(A block of data)
══════

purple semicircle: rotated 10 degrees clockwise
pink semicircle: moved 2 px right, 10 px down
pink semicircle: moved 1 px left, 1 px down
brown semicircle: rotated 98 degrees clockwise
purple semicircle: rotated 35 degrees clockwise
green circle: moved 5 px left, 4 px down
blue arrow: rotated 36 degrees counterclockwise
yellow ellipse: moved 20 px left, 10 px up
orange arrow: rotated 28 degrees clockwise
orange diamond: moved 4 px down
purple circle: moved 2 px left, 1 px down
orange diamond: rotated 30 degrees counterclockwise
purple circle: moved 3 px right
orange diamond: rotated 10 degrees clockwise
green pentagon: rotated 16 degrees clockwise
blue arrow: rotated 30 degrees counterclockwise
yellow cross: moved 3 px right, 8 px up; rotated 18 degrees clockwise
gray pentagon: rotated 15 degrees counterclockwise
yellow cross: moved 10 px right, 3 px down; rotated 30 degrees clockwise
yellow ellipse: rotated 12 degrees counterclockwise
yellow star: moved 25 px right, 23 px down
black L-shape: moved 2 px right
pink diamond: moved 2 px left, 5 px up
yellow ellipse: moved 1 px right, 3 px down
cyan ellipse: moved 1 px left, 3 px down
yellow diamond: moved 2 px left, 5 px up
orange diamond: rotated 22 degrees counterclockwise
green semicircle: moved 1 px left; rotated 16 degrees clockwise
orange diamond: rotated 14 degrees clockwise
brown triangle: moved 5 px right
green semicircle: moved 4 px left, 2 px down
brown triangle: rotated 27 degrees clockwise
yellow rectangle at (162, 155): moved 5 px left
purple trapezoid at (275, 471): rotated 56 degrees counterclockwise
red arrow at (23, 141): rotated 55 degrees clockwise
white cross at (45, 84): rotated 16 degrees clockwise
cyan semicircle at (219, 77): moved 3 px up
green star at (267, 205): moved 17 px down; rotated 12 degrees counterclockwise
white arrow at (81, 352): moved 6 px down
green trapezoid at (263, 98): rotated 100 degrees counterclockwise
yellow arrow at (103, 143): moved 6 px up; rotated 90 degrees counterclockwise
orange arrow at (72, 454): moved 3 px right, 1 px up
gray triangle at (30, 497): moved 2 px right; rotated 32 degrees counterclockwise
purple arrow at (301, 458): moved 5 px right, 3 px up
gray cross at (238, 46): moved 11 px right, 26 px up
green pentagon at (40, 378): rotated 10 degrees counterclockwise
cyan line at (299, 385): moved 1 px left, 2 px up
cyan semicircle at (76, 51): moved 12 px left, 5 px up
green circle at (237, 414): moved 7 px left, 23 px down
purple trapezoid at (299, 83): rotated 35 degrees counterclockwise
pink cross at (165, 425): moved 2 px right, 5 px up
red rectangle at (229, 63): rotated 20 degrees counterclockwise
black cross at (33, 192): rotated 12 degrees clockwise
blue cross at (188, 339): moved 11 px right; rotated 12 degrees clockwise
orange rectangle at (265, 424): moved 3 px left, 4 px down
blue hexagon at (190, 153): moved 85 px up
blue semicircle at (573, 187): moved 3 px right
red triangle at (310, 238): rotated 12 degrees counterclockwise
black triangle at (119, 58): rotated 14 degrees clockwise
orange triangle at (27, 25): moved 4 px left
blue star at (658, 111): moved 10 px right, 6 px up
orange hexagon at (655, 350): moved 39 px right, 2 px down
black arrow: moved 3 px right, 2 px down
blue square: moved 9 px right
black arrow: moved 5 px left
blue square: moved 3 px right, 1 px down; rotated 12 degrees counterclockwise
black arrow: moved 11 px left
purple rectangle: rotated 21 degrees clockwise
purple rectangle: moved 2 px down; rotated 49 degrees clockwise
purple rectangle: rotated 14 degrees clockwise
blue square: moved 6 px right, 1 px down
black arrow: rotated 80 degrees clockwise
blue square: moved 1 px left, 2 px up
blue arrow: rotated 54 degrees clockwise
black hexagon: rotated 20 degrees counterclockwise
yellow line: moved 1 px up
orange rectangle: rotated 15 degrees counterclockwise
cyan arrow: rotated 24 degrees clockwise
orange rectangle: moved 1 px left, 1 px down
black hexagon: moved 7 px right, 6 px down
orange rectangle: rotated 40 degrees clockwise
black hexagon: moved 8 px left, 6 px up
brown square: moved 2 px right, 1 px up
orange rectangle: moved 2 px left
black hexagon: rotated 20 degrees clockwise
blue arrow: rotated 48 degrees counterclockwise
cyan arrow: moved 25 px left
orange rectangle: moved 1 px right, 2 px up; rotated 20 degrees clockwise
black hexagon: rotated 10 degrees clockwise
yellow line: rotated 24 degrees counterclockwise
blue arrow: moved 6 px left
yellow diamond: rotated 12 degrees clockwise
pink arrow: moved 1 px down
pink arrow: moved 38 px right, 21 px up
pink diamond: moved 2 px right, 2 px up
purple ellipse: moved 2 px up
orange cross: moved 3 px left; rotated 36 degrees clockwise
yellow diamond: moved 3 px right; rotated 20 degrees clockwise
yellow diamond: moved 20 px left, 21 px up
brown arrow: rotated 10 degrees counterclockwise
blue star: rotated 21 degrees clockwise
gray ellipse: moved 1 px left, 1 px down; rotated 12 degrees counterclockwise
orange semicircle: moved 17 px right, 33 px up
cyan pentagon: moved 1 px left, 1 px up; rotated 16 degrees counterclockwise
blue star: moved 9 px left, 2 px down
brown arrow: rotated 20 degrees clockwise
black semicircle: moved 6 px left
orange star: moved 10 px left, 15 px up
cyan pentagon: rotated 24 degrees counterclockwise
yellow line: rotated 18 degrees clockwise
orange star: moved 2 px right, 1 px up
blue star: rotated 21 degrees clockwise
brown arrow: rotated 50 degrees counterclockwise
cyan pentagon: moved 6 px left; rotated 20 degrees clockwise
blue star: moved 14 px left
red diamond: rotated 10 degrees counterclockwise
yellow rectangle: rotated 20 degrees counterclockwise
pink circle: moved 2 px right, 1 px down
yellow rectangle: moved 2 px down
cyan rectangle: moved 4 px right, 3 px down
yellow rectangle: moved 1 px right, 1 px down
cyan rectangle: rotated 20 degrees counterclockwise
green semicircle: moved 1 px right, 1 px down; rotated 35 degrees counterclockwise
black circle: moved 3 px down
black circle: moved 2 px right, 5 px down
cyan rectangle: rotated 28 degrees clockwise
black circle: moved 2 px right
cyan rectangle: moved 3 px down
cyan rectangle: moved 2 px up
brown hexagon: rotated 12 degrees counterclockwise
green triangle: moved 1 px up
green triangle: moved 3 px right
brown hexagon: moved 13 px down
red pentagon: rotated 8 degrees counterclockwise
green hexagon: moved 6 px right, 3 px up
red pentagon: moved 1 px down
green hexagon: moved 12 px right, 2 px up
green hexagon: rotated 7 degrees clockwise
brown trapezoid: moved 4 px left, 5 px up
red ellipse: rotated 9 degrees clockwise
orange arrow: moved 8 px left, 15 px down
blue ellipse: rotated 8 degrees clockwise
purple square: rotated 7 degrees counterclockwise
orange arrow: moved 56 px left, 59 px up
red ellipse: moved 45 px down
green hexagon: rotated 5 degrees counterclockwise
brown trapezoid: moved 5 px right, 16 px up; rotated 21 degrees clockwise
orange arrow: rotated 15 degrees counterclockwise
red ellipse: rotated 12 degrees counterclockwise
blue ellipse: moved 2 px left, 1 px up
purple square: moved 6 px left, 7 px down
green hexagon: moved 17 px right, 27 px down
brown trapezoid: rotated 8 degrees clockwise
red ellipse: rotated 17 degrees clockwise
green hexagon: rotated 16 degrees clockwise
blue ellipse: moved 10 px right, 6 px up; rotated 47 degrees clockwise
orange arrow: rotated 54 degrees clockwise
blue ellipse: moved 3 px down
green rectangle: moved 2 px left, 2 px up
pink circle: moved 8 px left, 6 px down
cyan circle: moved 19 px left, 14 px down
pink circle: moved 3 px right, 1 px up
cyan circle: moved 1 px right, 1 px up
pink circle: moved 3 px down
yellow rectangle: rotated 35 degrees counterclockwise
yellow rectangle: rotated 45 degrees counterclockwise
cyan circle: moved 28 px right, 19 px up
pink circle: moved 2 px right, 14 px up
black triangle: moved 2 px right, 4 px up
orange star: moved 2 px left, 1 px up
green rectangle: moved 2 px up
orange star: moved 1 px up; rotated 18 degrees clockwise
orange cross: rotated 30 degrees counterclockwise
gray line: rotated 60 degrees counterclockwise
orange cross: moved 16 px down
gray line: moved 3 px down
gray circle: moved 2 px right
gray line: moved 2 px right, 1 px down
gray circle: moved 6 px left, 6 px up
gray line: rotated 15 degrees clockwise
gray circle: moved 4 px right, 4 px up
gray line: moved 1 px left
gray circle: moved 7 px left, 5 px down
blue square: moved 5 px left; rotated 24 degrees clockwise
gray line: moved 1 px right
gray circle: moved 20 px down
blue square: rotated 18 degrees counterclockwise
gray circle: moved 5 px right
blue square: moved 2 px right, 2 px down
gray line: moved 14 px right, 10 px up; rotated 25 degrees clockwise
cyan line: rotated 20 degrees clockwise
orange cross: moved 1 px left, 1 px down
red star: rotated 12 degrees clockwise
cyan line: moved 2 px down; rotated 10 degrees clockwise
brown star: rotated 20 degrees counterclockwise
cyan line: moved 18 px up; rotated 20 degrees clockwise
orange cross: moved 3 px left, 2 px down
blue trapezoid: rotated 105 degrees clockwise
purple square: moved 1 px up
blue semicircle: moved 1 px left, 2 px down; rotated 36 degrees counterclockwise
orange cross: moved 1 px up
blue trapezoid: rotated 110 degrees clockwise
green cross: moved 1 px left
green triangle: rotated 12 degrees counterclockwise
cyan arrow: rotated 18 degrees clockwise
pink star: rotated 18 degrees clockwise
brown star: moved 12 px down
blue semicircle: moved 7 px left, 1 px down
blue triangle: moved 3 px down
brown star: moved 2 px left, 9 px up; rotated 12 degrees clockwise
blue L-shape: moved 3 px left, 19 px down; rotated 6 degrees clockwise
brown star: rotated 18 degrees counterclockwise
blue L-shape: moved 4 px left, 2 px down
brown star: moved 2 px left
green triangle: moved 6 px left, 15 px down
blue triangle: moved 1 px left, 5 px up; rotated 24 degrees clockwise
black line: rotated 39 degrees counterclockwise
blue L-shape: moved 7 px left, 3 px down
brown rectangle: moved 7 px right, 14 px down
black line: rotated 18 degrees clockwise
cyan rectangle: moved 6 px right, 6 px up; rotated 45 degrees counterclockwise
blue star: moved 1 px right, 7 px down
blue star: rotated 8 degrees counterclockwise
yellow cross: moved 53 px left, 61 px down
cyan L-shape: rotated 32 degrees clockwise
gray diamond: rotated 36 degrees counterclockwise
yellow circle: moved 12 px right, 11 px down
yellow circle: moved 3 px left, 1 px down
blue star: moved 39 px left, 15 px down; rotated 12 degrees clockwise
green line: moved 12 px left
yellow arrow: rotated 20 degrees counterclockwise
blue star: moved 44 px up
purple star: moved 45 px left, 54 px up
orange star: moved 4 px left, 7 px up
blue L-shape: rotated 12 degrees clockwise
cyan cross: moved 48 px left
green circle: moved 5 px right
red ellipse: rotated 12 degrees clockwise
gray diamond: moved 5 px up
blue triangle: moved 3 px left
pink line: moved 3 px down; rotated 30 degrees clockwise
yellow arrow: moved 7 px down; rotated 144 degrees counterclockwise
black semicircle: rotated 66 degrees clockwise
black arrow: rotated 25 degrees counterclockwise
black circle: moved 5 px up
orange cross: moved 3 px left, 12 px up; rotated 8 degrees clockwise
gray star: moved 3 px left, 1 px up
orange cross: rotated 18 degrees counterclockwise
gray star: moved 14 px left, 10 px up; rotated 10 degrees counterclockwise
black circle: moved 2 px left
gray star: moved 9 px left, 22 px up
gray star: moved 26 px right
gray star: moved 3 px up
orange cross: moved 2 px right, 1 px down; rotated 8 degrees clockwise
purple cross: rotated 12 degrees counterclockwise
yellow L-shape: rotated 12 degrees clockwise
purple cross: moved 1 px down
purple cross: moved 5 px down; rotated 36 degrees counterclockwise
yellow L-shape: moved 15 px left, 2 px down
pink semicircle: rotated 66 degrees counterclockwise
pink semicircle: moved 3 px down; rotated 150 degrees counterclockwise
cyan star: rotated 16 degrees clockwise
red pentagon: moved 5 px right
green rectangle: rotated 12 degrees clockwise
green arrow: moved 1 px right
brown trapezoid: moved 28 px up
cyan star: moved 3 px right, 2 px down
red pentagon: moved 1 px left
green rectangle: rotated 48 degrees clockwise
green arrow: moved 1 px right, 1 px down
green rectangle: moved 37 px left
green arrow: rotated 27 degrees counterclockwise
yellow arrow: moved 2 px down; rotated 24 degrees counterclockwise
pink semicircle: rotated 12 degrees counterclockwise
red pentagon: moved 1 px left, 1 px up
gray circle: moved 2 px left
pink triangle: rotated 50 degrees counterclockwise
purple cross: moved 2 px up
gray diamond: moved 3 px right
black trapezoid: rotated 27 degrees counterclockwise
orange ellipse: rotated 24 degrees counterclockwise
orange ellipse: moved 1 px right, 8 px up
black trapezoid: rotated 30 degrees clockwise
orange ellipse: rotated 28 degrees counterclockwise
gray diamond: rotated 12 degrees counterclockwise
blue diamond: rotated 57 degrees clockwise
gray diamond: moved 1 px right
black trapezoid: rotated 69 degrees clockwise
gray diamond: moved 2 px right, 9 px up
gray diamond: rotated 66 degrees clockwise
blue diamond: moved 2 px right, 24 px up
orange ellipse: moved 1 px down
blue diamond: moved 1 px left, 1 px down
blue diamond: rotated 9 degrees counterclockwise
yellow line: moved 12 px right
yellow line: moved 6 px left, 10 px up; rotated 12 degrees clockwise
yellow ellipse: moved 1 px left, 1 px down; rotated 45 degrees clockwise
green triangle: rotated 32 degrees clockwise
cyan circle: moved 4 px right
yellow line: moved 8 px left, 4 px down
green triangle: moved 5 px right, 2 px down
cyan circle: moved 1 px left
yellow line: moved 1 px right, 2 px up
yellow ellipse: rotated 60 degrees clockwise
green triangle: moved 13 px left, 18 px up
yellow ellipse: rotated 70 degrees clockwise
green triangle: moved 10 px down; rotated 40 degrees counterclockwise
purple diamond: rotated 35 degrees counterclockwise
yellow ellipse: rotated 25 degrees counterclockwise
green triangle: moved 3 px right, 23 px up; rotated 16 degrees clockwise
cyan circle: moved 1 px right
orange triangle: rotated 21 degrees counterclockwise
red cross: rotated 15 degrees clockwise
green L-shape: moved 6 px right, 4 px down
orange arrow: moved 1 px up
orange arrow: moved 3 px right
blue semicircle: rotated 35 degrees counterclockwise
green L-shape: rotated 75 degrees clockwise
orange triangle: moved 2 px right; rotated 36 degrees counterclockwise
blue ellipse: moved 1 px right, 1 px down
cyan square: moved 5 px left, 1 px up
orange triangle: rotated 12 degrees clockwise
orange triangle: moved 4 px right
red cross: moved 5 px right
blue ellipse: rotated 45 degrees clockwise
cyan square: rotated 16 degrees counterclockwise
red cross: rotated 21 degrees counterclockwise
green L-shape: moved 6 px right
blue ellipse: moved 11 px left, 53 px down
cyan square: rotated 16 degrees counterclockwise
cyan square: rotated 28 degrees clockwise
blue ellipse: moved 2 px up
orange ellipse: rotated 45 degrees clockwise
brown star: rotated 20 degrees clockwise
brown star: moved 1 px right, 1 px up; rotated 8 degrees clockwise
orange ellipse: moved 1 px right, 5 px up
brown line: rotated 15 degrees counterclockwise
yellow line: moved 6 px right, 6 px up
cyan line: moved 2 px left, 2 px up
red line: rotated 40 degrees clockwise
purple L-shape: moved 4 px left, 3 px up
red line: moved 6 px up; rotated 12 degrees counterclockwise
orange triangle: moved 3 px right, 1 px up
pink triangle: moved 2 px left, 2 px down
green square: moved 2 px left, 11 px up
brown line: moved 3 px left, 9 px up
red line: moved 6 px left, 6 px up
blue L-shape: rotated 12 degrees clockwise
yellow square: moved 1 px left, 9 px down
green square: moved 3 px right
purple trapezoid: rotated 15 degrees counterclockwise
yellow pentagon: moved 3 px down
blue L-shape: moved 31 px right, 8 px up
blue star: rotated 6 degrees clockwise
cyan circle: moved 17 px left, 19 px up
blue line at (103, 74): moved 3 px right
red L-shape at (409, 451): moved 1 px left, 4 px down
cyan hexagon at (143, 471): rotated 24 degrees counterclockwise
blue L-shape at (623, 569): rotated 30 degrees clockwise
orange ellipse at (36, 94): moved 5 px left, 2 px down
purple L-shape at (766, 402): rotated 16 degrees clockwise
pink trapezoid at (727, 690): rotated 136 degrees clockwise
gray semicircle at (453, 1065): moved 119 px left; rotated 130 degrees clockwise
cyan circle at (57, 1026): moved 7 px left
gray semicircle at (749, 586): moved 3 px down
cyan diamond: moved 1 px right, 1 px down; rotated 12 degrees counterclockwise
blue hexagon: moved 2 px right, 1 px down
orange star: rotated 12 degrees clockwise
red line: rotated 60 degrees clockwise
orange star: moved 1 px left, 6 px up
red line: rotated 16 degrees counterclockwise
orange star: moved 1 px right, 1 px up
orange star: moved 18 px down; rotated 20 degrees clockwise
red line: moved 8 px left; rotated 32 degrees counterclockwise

══════

**What to do:** Rewrite the material from its first line through the line containing "gray triangle at", changing every "diamond" to "rhombus" and leaving everything else as it is.

**Exercise answer:**
purple semicircle: rotated 10 degrees clockwise
pink semicircle: moved 2 px right, 10 px down
pink semicircle: moved 1 px left, 1 px down
brown semicircle: rotated 98 degrees clockwise
purple semicircle: rotated 35 degrees clockwise
green circle: moved 5 px left, 4 px down
blue arrow: rotated 36 degrees counterclockwise
yellow ellipse: moved 20 px left, 10 px up
orange arrow: rotated 28 degrees clockwise
orange rhombus: moved 4 px down
purple circle: moved 2 px left, 1 px down
orange rhombus: rotated 30 degrees counterclockwise
purple circle: moved 3 px right
orange rhombus: rotated 10 degrees clockwise
green pentagon: rotated 16 degrees clockwise
blue arrow: rotated 30 degrees counterclockwise
yellow cross: moved 3 px right, 8 px up; rotated 18 degrees clockwise
gray pentagon: rotated 15 degrees counterclockwise
yellow cross: moved 10 px right, 3 px down; rotated 30 degrees clockwise
yellow ellipse: rotated 12 degrees counterclockwise
yellow star: moved 25 px right, 23 px down
black L-shape: moved 2 px right
pink rhombus: moved 2 px left, 5 px up
yellow ellipse: moved 1 px right, 3 px down
cyan ellipse: moved 1 px left, 3 px down
yellow rhombus: moved 2 px left, 5 px up
orange rhombus: rotated 22 degrees counterclockwise
green semicircle: moved 1 px left; rotated 16 degrees clockwise
orange rhombus: rotated 14 degrees clockwise
brown triangle: moved 5 px right
green semicircle: moved 4 px left, 2 px down
brown triangle: rotated 27 degrees clockwise
yellow rectangle at (162, 155): moved 5 px left
purple trapezoid at (275, 471): rotated 56 degrees counterclockwise
red arrow at (23, 141): rotated 55 degrees clockwise
white cross at (45, 84): rotated 16 degrees clockwise
cyan semicircle at (219, 77): moved 3 px up
green star at (267, 205): moved 17 px down; rotated 12 degrees counterclockwise
white arrow at (81, 352): moved 6 px down
green trapezoid at (263, 98): rotated 100 degrees counterclockwise
yellow arrow at (103, 143): moved 6 px up; rotated 90 degrees counterclockwise
orange arrow at (72, 454): moved 3 px right, 1 px up
gray triangle at (30, 497): moved 2 px right; rotated 32 degrees counterclockwise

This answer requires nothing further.